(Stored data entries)
'''
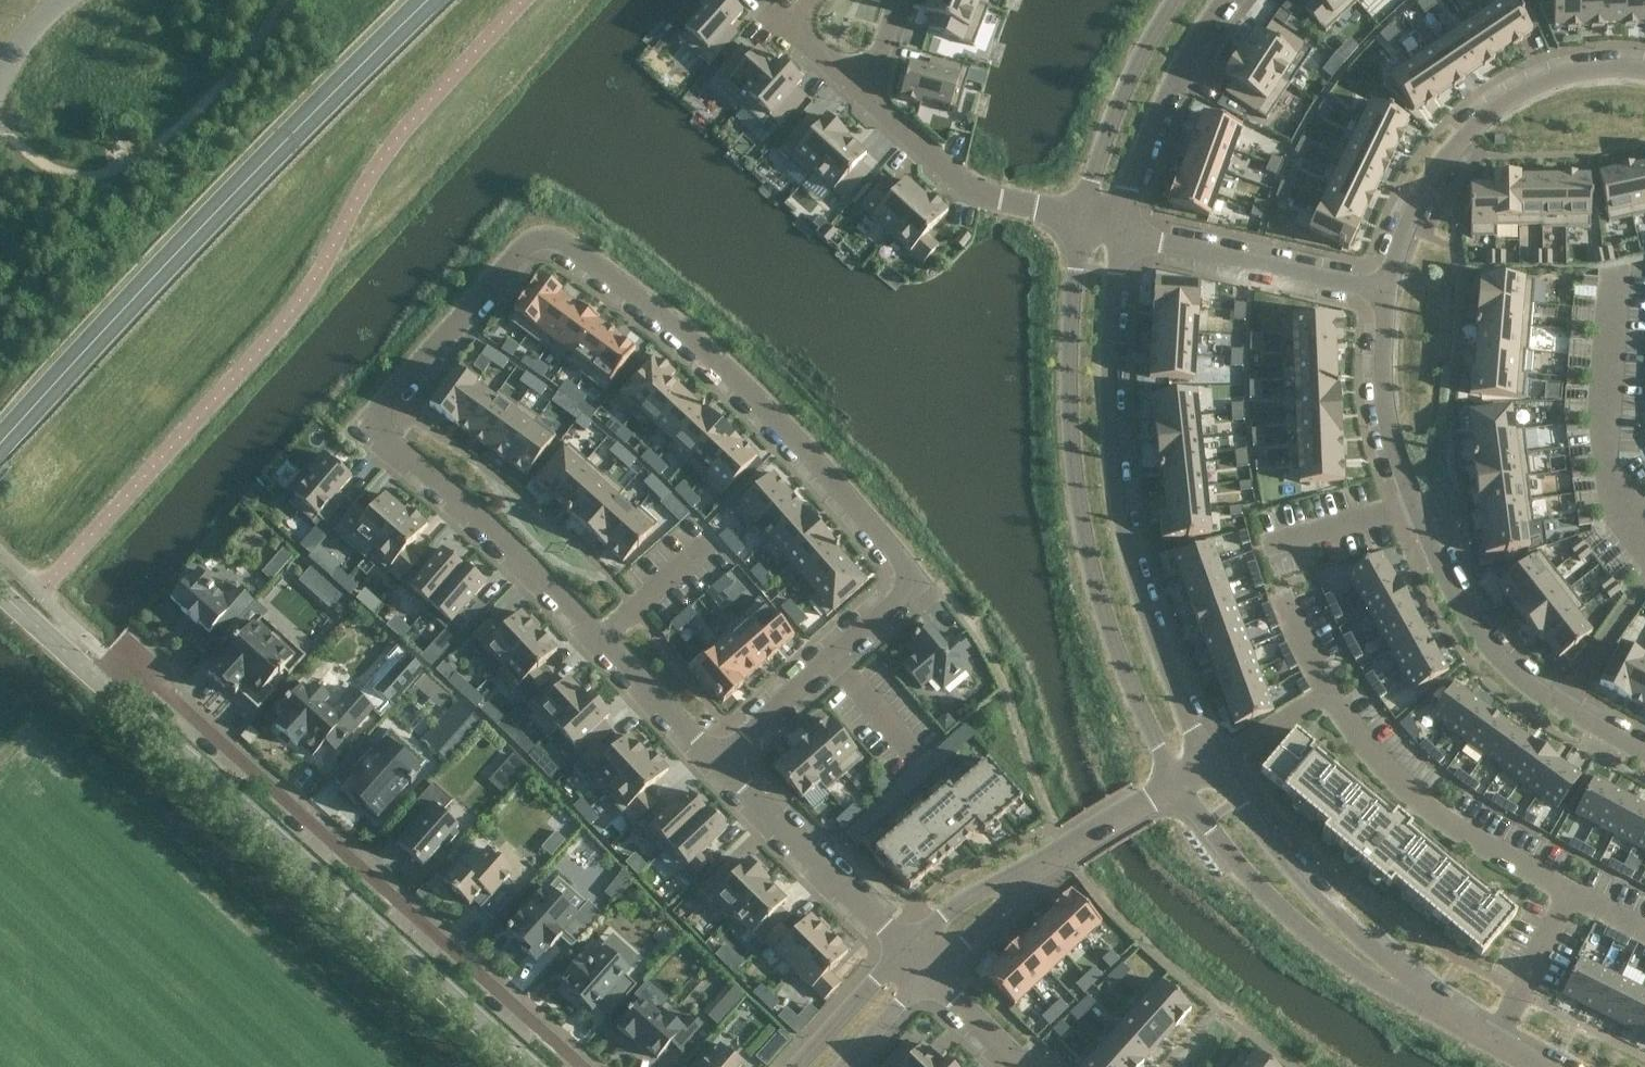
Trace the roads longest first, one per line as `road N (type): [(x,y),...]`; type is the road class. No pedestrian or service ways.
road 1 (residential): [(378,417),(387,394),(518,250),(545,238),(563,241),(719,360),(899,558),(907,577),(899,595),(719,762)]
road 2 (residential): [(583,1066),(150,674),(127,674),(112,691)]
road 3 (residential): [(1086,225),(1077,352),(1082,485),(1110,604),(1177,780)]
road 4 (residential): [(1644,750),(1517,675),(1464,611),(1388,430),(1381,389),(1386,290)]
road 5 (residential): [(1211,760),(1159,656),(1116,500),(1107,394),(1121,234)]
road 6 (residential): [(719,762),(490,526),(387,439),(378,417)]
road 7 (residential): [(1386,290),(1434,173),(1496,107),(1580,72),(1644,73)]
road 8 (tertiary): [(385,934),(112,691)]
road 9 (residential): [(1177,780),(1291,919),(1385,987),(1420,995)]
road 10 (residential): [(1420,995),(1293,871),(1211,760)]
road 11 (residential): [(1386,290),(1121,234)]
road 12 (residential): [(907,947),(719,762)]
road 13 (residential): [(1121,234),(1151,124),(1223,0)]
road 14 (residential): [(1179,0),(1126,97),(1086,225)]
road 15 (tertiary): [(533,1066),(385,934)]
road 16 (residential): [(1016,883),(1177,780)]
road 17 (residential): [(385,934),(270,1066)]
road 18 (residential): [(907,947),(794,1066)]
road 19 (residential): [(871,106),(961,185),(1000,200)]
road 20 (tertiary): [(112,691),(0,589)]
road 21 (residential): [(1420,995),(1549,1066)]
road 22 (residential): [(1025,1066),(931,970)]
road 23 (residential): [(1016,883),(996,883),(946,912),(907,947)]
road 24 (residential): [(844,1066),(931,970)]
road 25 (residential): [(931,970),(967,943),(1016,883)]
'''
- EXERCISE REQUIREMENTS: Output every entry verbatim but skip the pictures.

- EXERCISE RESULT:
Trace the roads longest first, one per line as `road N (type): [(x,y),...]`; type is the road class. No pedestrian or service ways.
road 1 (residential): [(378,417),(387,394),(518,250),(545,238),(563,241),(719,360),(899,558),(907,577),(899,595),(719,762)]
road 2 (residential): [(583,1066),(150,674),(127,674),(112,691)]
road 3 (residential): [(1086,225),(1077,352),(1082,485),(1110,604),(1177,780)]
road 4 (residential): [(1644,750),(1517,675),(1464,611),(1388,430),(1381,389),(1386,290)]
road 5 (residential): [(1211,760),(1159,656),(1116,500),(1107,394),(1121,234)]
road 6 (residential): [(719,762),(490,526),(387,439),(378,417)]
road 7 (residential): [(1386,290),(1434,173),(1496,107),(1580,72),(1644,73)]
road 8 (tertiary): [(385,934),(112,691)]
road 9 (residential): [(1177,780),(1291,919),(1385,987),(1420,995)]
road 10 (residential): [(1420,995),(1293,871),(1211,760)]
road 11 (residential): [(1386,290),(1121,234)]
road 12 (residential): [(907,947),(719,762)]
road 13 (residential): [(1121,234),(1151,124),(1223,0)]
road 14 (residential): [(1179,0),(1126,97),(1086,225)]
road 15 (tertiary): [(533,1066),(385,934)]
road 16 (residential): [(1016,883),(1177,780)]
road 17 (residential): [(385,934),(270,1066)]
road 18 (residential): [(907,947),(794,1066)]
road 19 (residential): [(871,106),(961,185),(1000,200)]
road 20 (tertiary): [(112,691),(0,589)]
road 21 (residential): [(1420,995),(1549,1066)]
road 22 (residential): [(1025,1066),(931,970)]
road 23 (residential): [(1016,883),(996,883),(946,912),(907,947)]
road 24 (residential): [(844,1066),(931,970)]
road 25 (residential): [(931,970),(967,943),(1016,883)]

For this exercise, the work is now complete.